Lines below that hold the word "spray" must be copied in full.

********************

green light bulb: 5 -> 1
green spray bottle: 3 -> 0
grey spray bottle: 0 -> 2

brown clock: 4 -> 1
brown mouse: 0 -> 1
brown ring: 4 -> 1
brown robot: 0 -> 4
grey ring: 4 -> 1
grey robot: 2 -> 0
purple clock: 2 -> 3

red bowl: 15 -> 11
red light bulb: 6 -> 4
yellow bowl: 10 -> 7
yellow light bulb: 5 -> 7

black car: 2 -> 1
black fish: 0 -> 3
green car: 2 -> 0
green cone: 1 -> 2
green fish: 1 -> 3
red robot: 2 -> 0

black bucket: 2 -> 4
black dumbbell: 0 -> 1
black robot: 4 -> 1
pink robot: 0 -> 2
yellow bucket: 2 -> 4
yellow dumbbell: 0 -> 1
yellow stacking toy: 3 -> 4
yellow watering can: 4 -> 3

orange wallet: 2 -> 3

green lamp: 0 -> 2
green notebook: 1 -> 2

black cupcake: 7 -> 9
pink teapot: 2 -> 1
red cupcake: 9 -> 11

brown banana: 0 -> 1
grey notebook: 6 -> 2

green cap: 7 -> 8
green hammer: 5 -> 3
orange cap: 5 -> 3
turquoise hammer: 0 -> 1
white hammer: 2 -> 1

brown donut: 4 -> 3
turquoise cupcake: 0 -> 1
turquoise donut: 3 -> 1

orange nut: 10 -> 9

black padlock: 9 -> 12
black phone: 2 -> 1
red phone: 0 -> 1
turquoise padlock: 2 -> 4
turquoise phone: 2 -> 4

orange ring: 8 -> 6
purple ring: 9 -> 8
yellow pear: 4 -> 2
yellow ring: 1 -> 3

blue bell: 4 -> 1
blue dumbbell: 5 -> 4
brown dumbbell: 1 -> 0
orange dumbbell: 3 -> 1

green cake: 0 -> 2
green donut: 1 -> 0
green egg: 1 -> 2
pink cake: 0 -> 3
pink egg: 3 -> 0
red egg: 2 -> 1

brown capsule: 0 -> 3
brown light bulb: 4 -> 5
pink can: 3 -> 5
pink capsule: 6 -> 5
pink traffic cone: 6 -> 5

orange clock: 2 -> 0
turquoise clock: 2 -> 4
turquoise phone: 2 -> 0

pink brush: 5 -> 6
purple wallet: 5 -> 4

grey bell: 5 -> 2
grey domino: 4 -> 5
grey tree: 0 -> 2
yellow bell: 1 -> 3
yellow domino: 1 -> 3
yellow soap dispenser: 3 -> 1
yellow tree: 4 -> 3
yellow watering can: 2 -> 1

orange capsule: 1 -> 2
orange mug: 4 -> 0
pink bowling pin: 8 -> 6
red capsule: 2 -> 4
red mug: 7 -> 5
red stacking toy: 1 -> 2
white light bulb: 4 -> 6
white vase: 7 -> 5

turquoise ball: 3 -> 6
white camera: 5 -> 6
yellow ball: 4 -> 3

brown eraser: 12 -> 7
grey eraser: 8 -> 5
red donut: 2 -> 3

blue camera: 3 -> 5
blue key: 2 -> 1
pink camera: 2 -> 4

********************

- Response to the task -
green spray bottle: 3 -> 0
grey spray bottle: 0 -> 2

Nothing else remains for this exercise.